**Exercise**
Once the line holding "D2: none -> LED (A 3V3, K 0V)" is found in the entries below, transcribe exactly every line up to and including the one holding "U3 pin V-: 0V -> 3V3", but leave out the pictures.

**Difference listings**
- - -
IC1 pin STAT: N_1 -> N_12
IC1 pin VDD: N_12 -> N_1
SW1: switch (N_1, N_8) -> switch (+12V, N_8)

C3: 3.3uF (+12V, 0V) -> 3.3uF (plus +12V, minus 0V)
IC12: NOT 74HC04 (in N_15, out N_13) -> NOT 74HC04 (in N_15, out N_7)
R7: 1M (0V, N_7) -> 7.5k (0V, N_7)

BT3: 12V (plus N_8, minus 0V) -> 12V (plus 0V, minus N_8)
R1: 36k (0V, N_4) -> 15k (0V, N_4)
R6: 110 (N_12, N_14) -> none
- - -
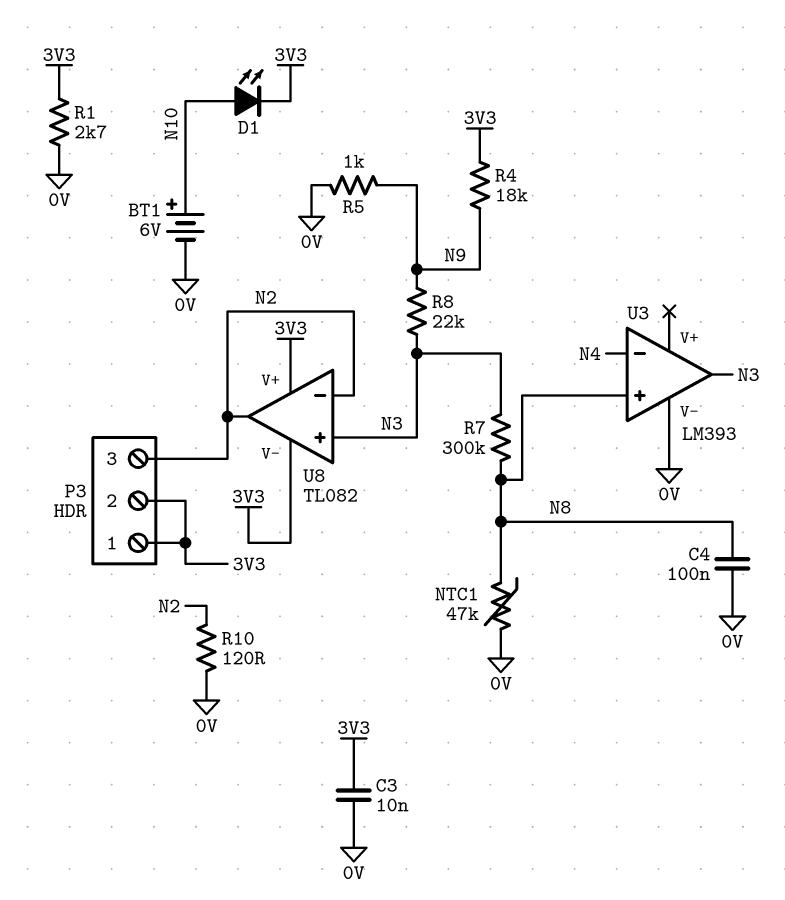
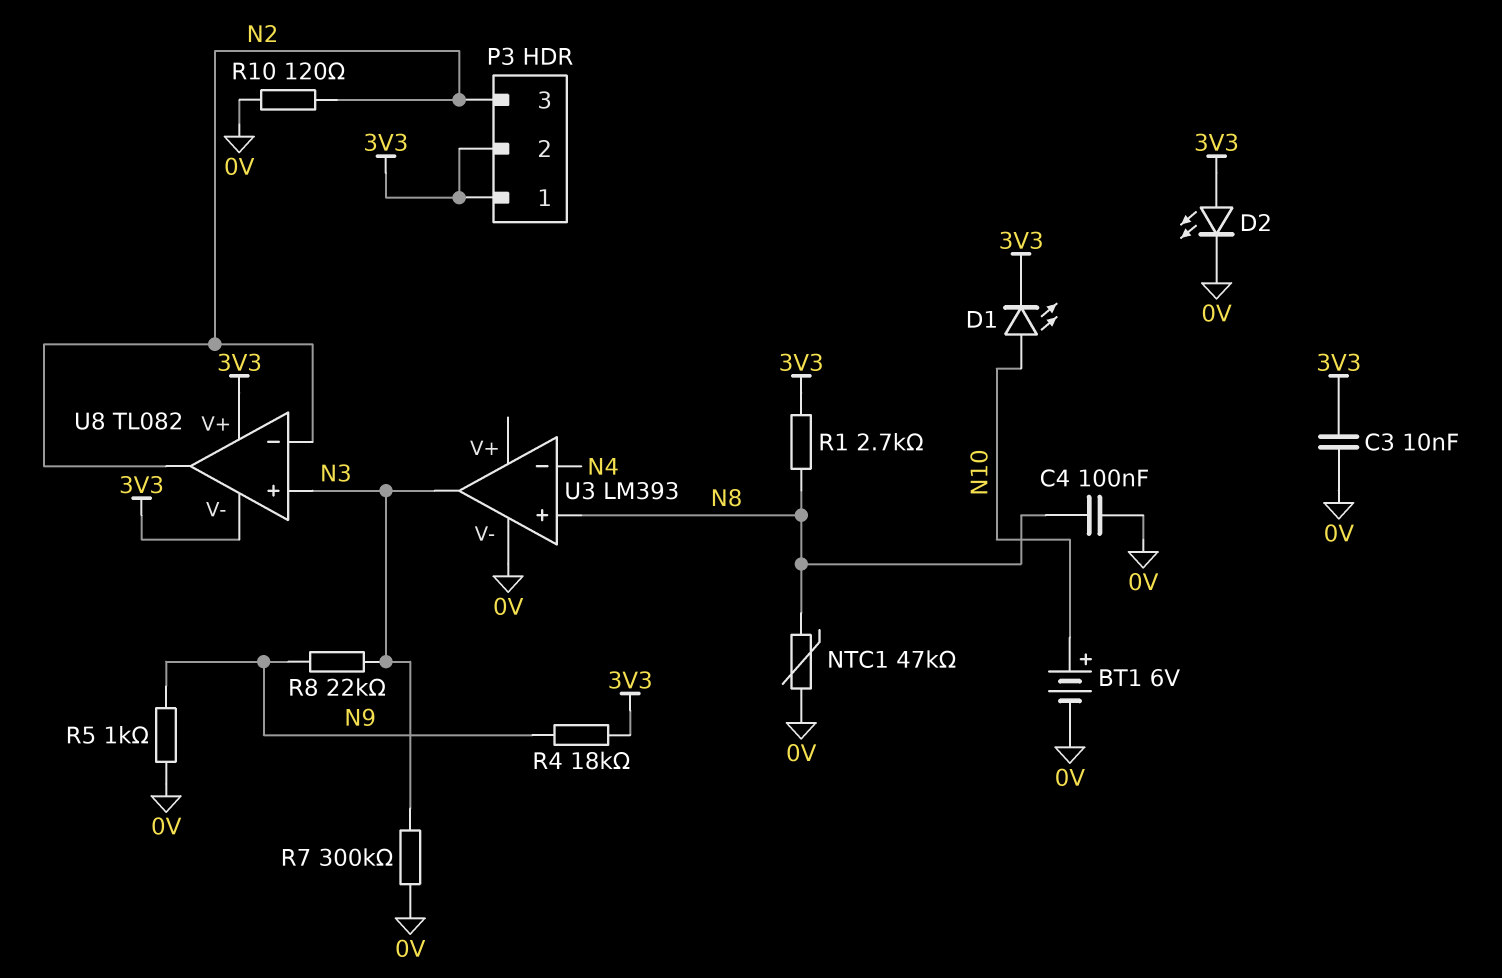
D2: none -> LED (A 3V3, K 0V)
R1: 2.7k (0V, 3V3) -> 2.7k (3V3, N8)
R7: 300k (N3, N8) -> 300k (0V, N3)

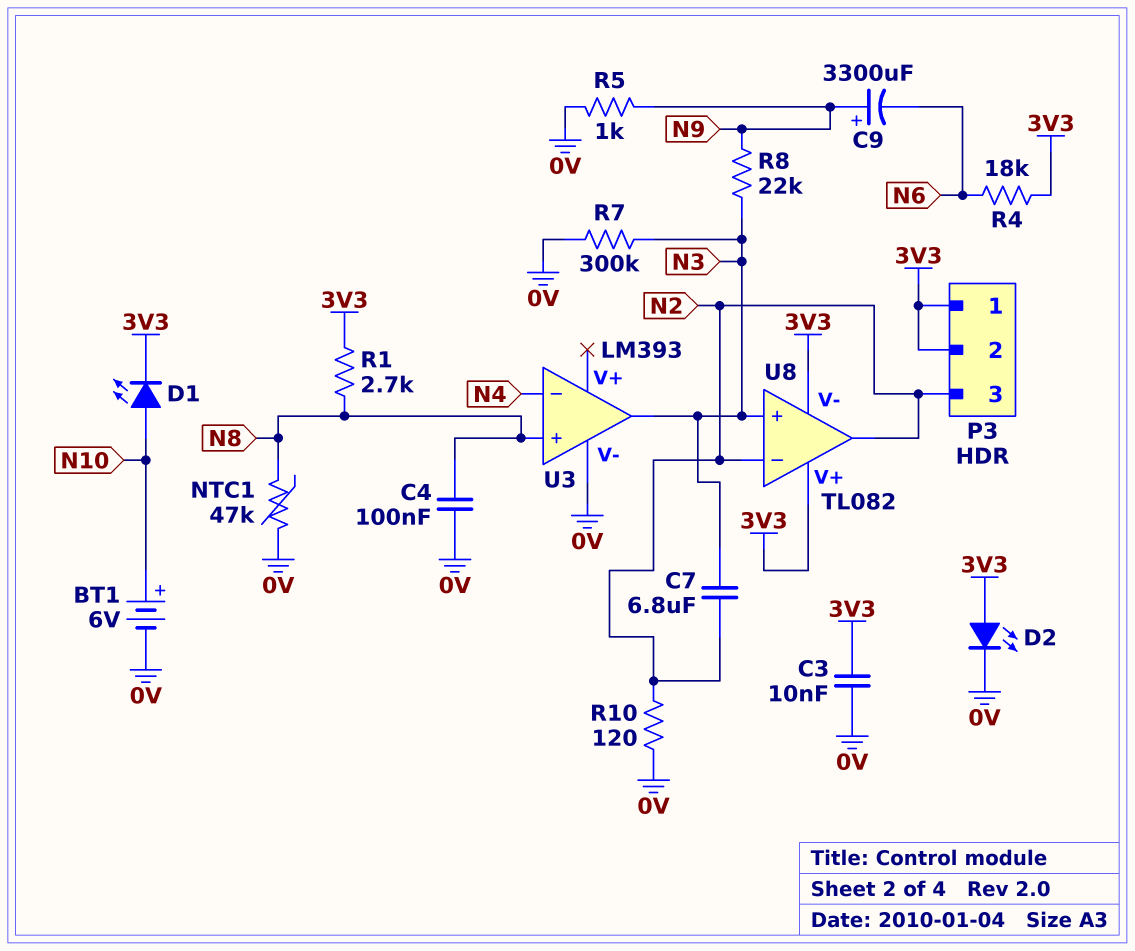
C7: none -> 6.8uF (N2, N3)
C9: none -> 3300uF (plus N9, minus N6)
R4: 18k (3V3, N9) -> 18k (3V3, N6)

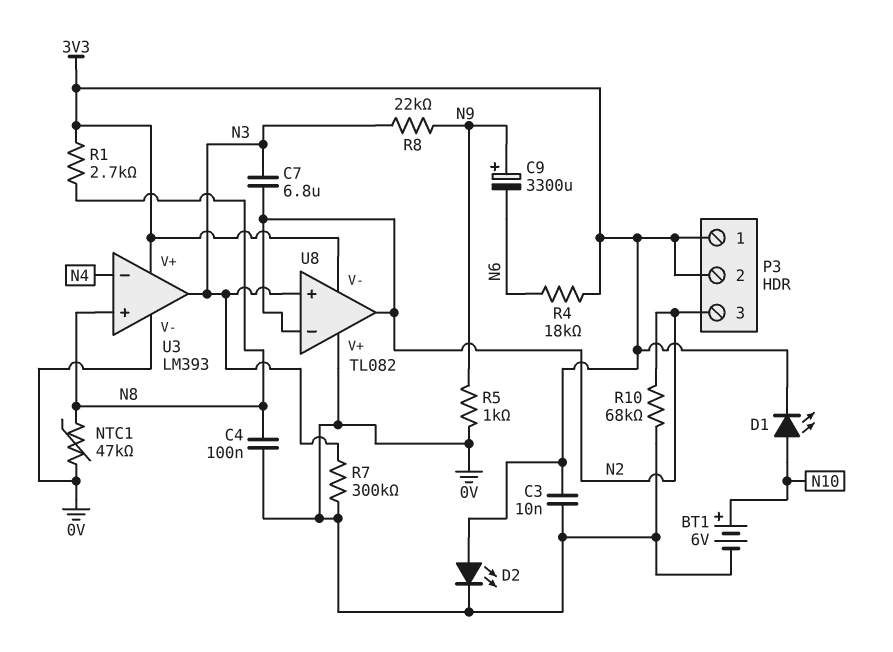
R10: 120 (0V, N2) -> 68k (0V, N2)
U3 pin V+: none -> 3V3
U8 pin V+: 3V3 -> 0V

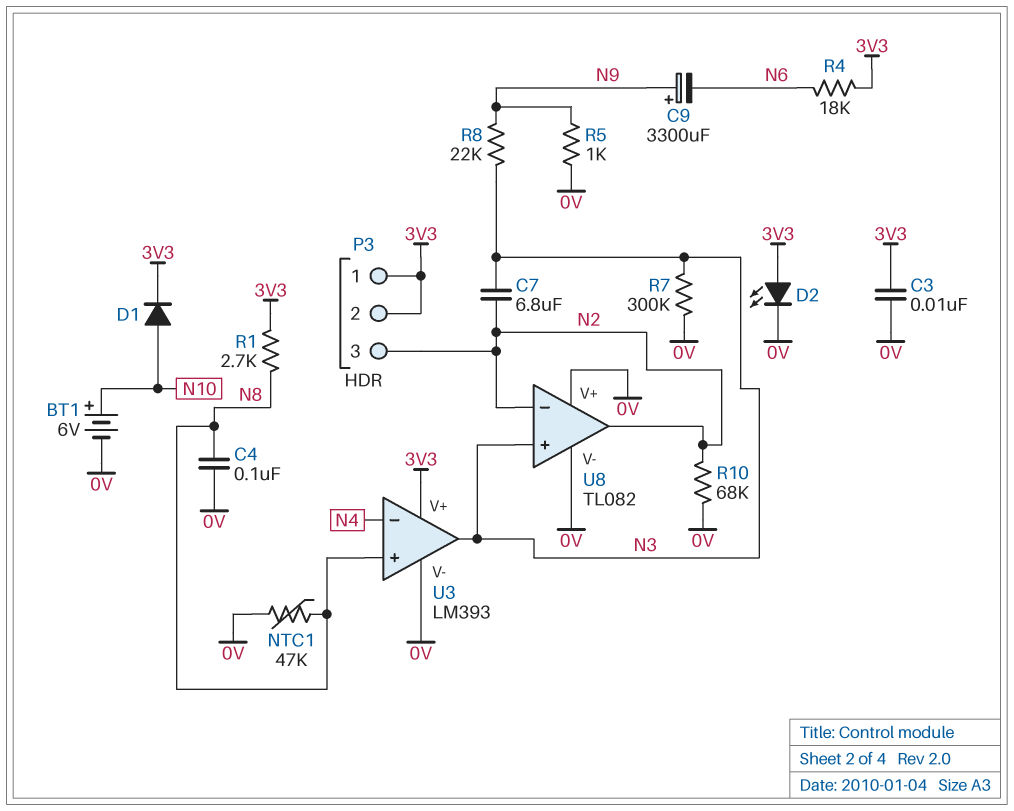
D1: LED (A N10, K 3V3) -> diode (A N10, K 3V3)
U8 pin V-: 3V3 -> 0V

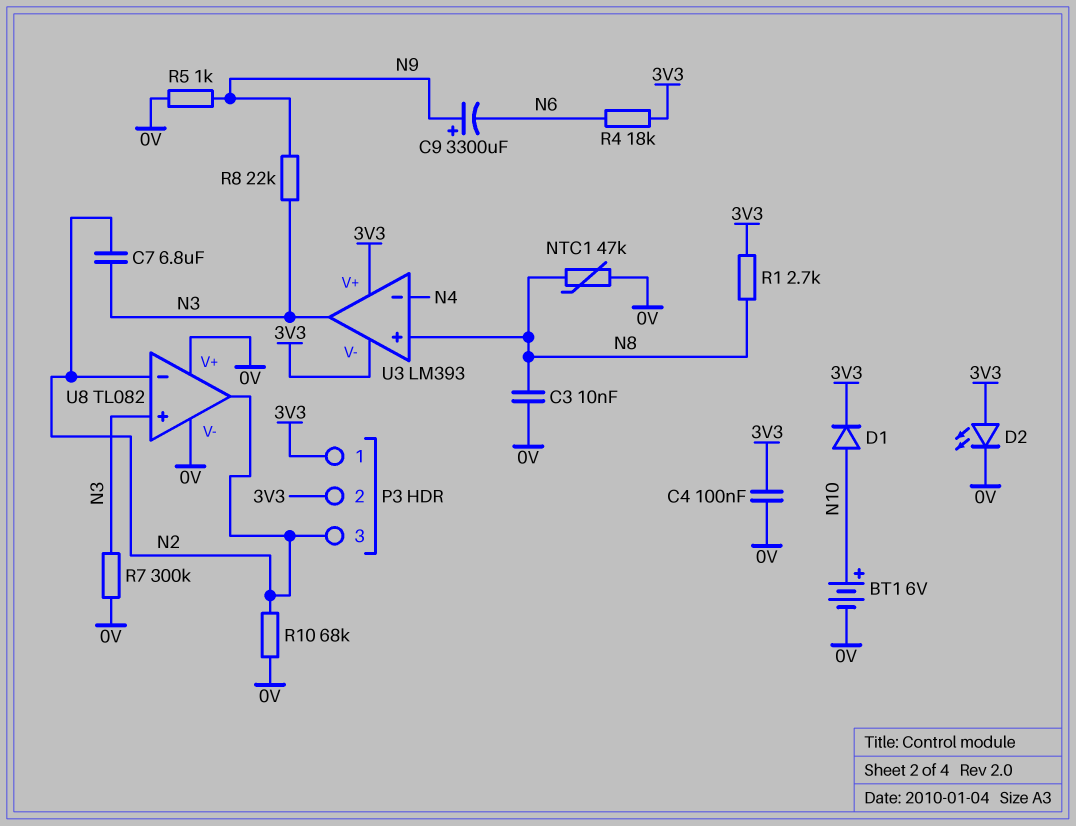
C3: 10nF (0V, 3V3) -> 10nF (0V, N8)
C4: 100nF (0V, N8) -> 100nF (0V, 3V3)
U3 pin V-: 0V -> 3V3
- - -
**Solved problem**
D2: none -> LED (A 3V3, K 0V)
R1: 2.7k (0V, 3V3) -> 2.7k (3V3, N8)
R7: 300k (N3, N8) -> 300k (0V, N3)

C7: none -> 6.8uF (N2, N3)
C9: none -> 3300uF (plus N9, minus N6)
R4: 18k (3V3, N9) -> 18k (3V3, N6)

R10: 120 (0V, N2) -> 68k (0V, N2)
U3 pin V+: none -> 3V3
U8 pin V+: 3V3 -> 0V

D1: LED (A N10, K 3V3) -> diode (A N10, K 3V3)
U8 pin V-: 3V3 -> 0V

C3: 10nF (0V, 3V3) -> 10nF (0V, N8)
C4: 100nF (0V, N8) -> 100nF (0V, 3V3)
U3 pin V-: 0V -> 3V3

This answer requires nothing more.